== Segment start ==

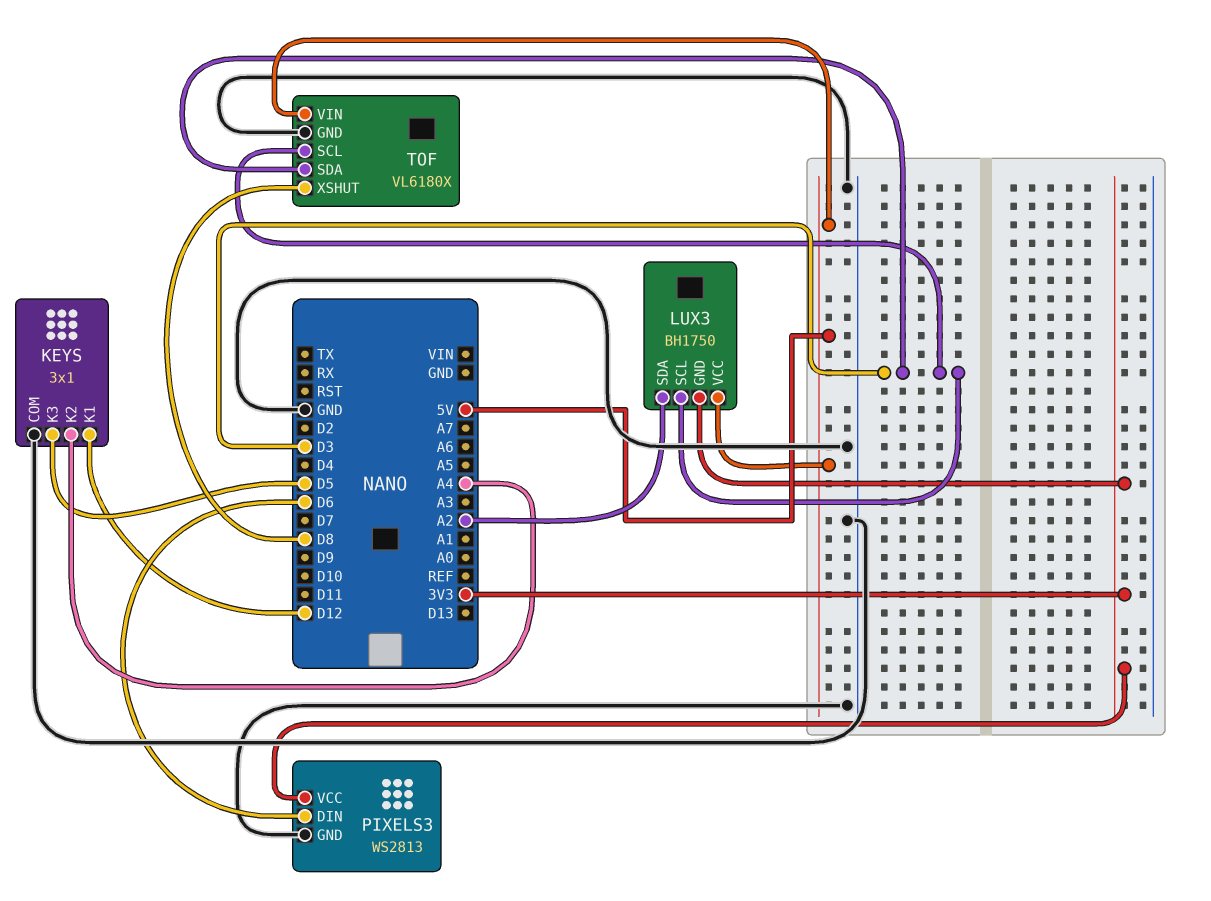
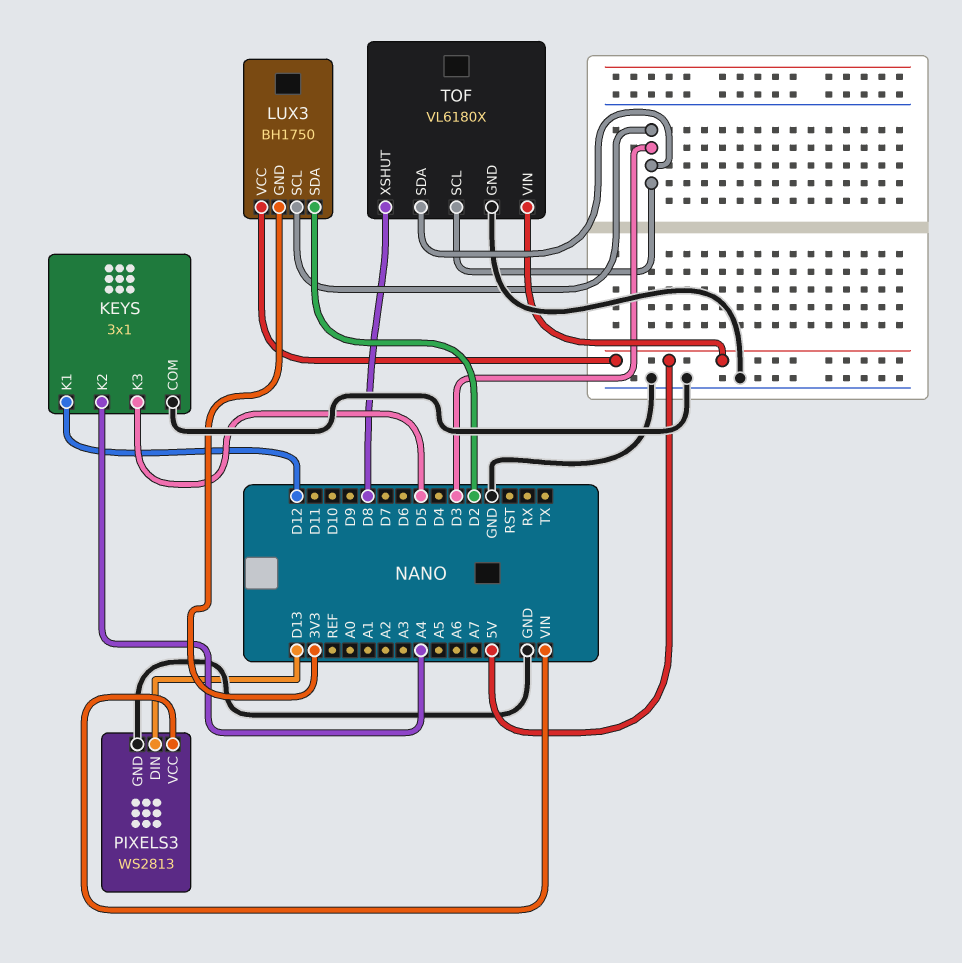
LUX3 pin SDA: A2 -> D2
PIXELS3 pin DIN: D6 -> D13
PIXELS3 pin VCC: 3V3 -> VIN

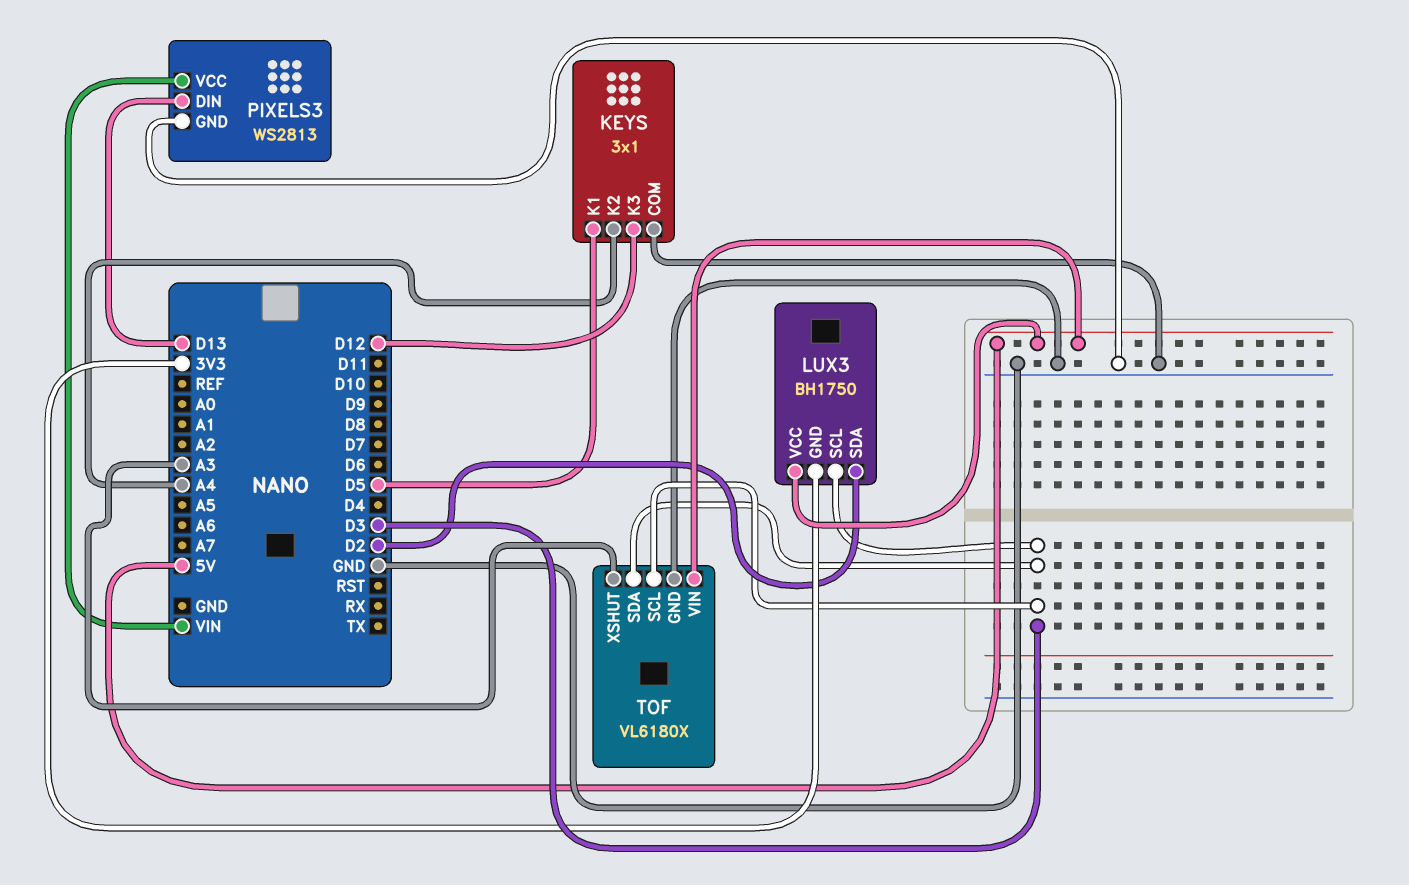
KEYS pin K1: D12 -> D5
KEYS pin K3: D5 -> D12
TOF pin XSHUT: D8 -> A3

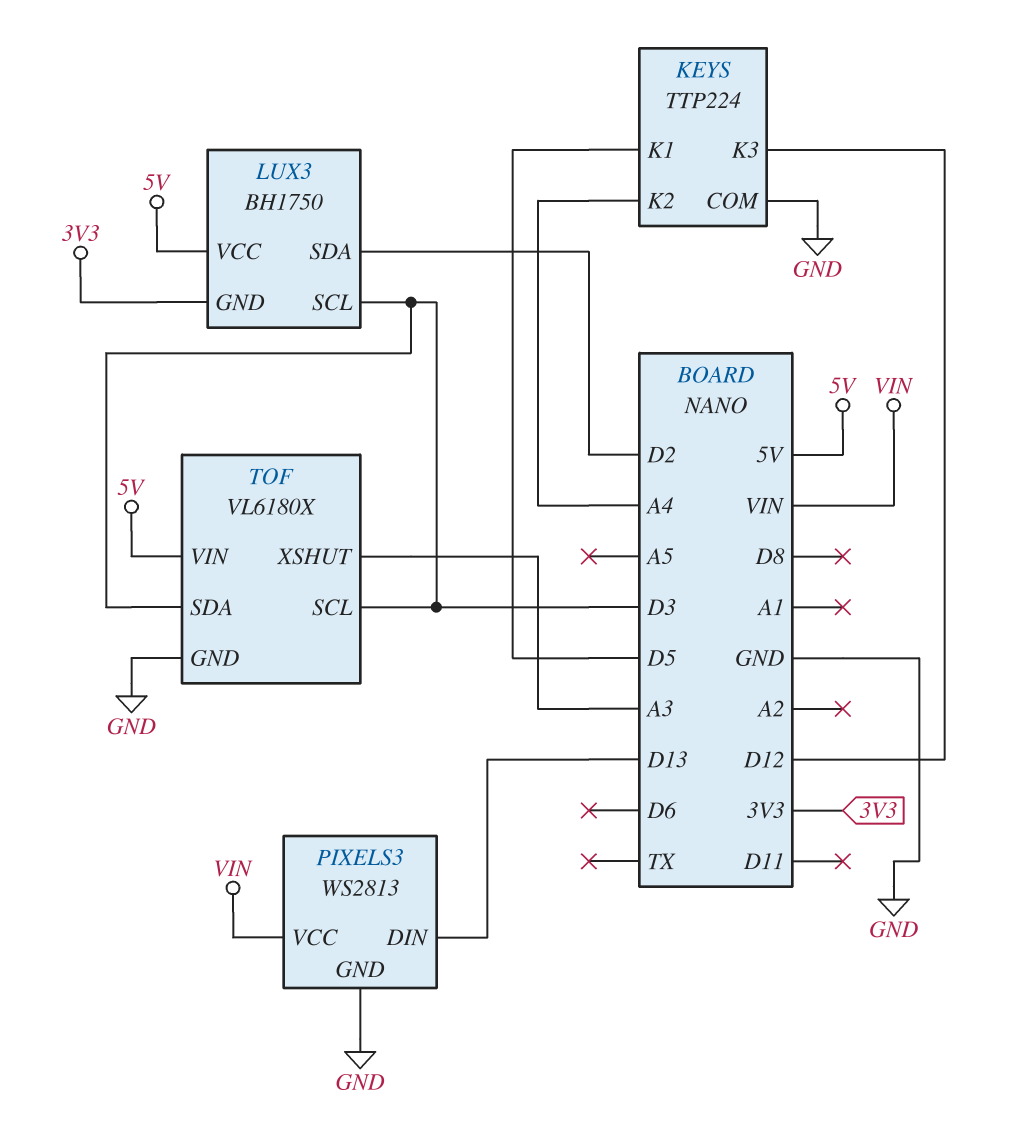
KEYS: 3x1 -> TTP224

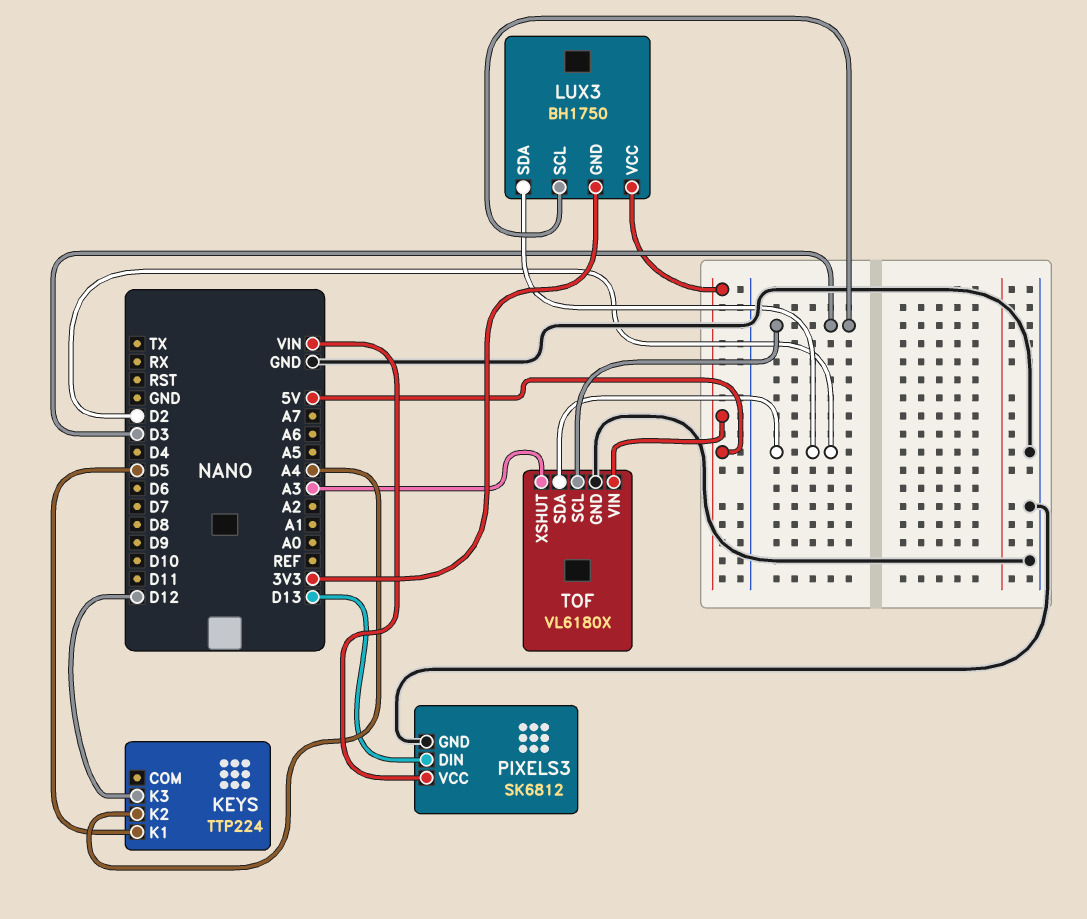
KEYS pin COM: GND -> none
PIXELS3: WS2813 -> SK6812
TOF pin SDA: D3 -> D2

== Segment end ==

Output, exactly and with no other text, the line that contains "KEYS pin COM: GND -> none" and all lines from there to the end of the records.

• [Answer]:
KEYS pin COM: GND -> none
PIXELS3: WS2813 -> SK6812
TOF pin SDA: D3 -> D2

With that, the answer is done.